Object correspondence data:
• • •
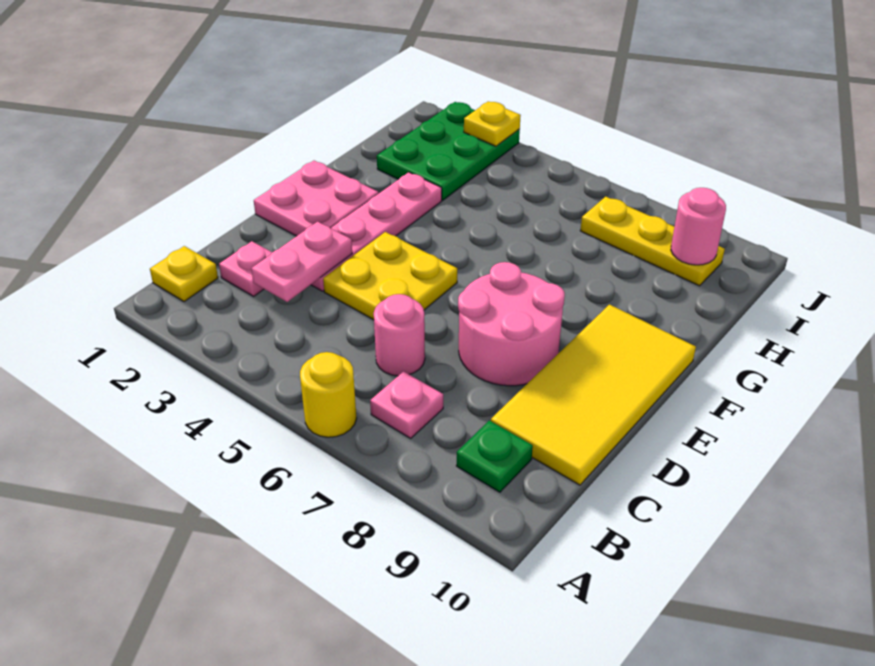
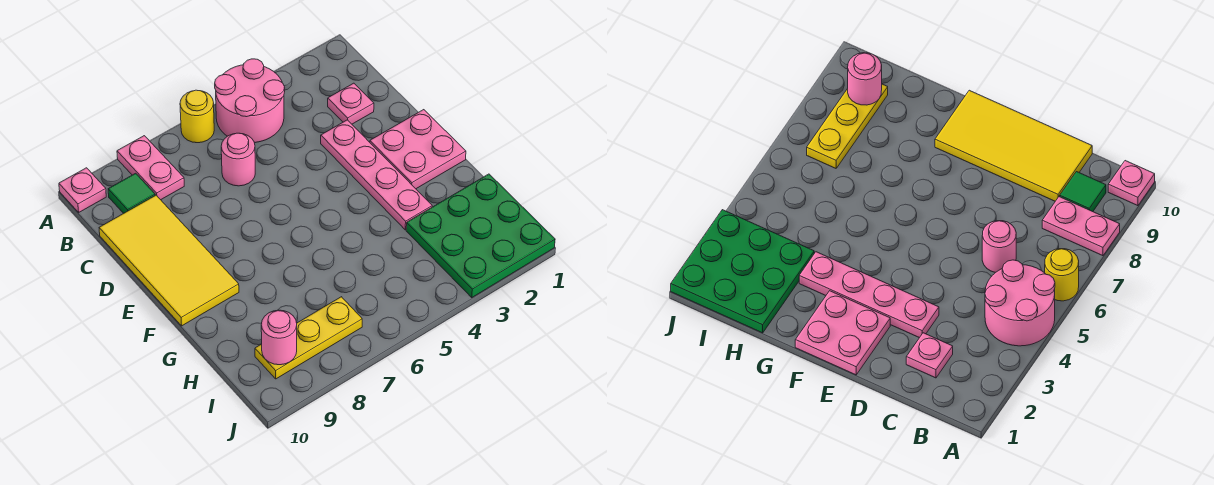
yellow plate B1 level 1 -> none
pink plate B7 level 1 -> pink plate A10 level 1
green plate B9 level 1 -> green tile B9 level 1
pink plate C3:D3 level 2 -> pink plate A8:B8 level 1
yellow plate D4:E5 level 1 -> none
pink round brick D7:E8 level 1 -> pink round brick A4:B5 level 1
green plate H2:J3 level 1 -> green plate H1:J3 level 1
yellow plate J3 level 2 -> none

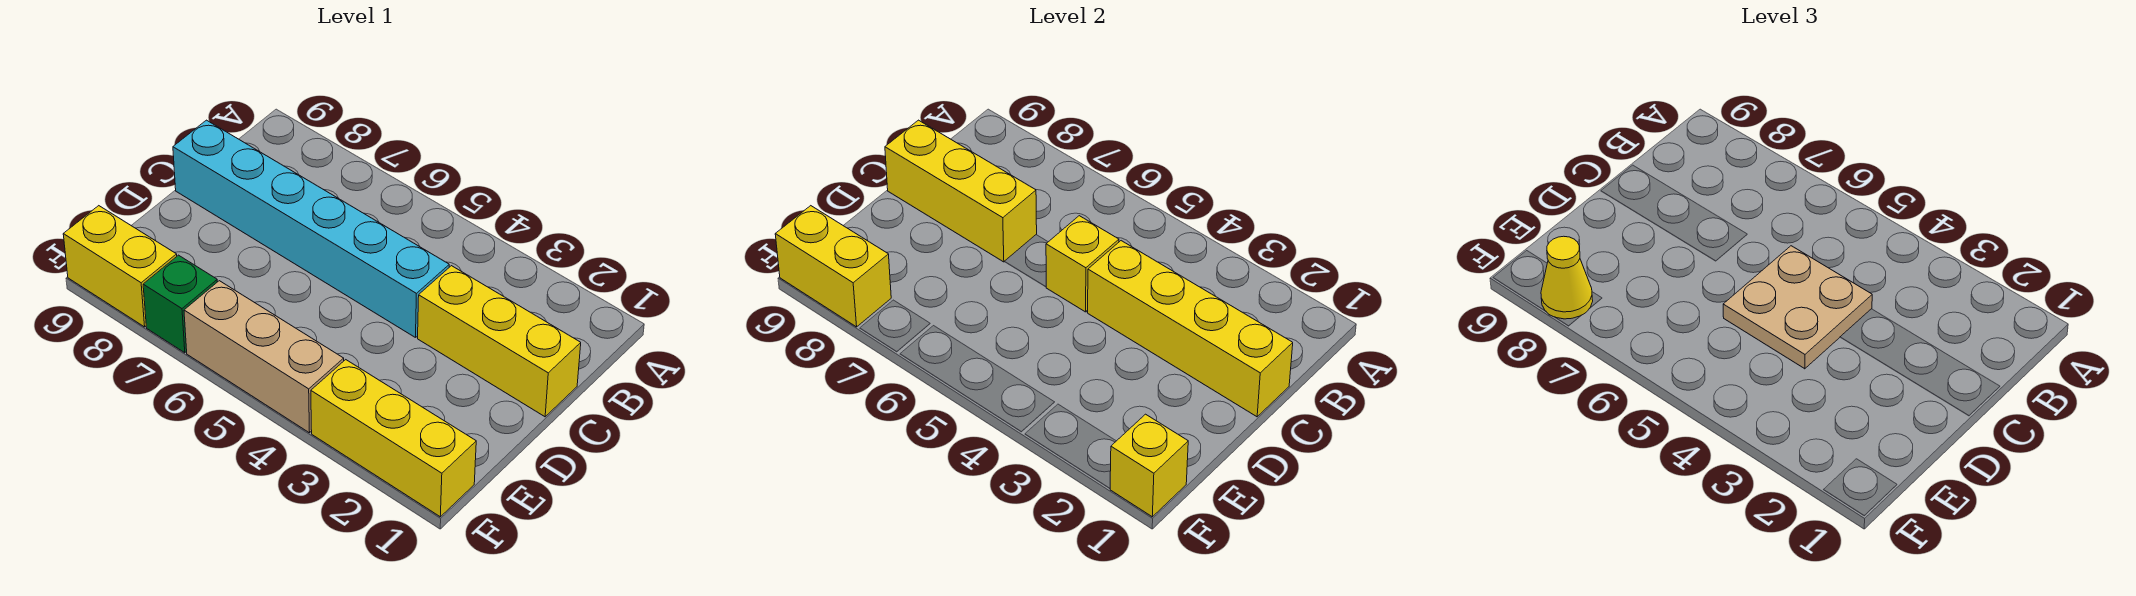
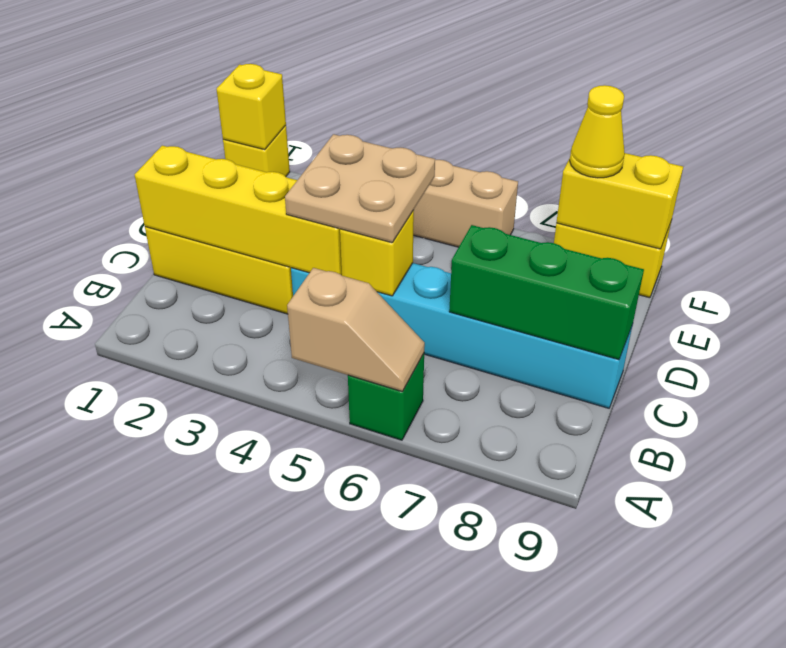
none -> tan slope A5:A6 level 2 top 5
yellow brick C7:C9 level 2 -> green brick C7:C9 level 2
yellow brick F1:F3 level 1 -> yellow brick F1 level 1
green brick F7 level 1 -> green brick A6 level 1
• • •
Try it ▸ Return, from the data above, each line in which the string "plate" appears.

Task result ▸
yellow plate B1 level 1 -> none
pink plate B7 level 1 -> pink plate A10 level 1
green plate B9 level 1 -> green tile B9 level 1
pink plate C3:D3 level 2 -> pink plate A8:B8 level 1
yellow plate D4:E5 level 1 -> none
green plate H2:J3 level 1 -> green plate H1:J3 level 1
yellow plate J3 level 2 -> none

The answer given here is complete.